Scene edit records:
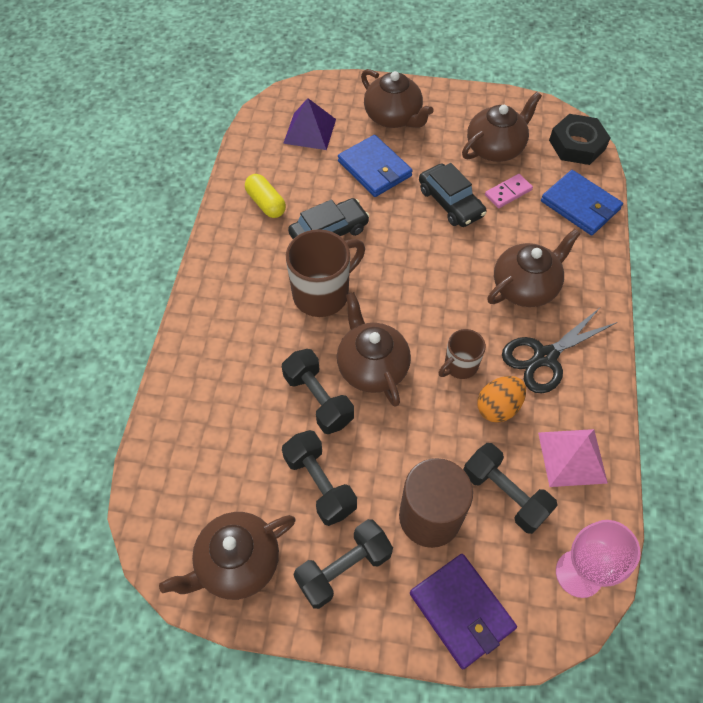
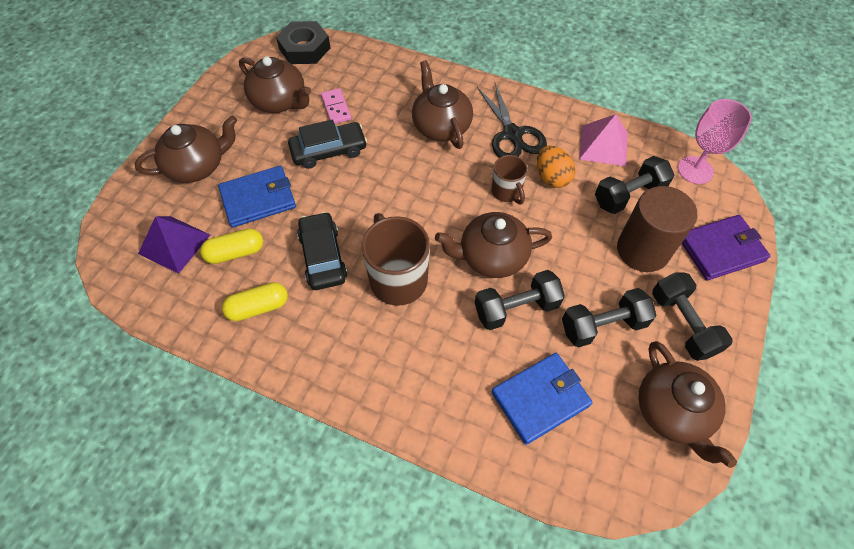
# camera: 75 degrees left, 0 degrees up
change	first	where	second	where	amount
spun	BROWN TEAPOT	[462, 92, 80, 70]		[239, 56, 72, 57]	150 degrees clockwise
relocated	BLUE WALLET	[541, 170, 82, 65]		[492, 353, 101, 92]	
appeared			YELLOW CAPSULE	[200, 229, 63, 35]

TO DO: Write the lines above out again exactly, excluding every picture.

ANSWER BOX:
# camera: 75 degrees left, 0 degrees up
change	first	where	second	where	amount
spun	BROWN TEAPOT	[462, 92, 80, 70]		[239, 56, 72, 57]	150 degrees clockwise
relocated	BLUE WALLET	[541, 170, 82, 65]		[492, 353, 101, 92]	
appeared			YELLOW CAPSULE	[200, 229, 63, 35]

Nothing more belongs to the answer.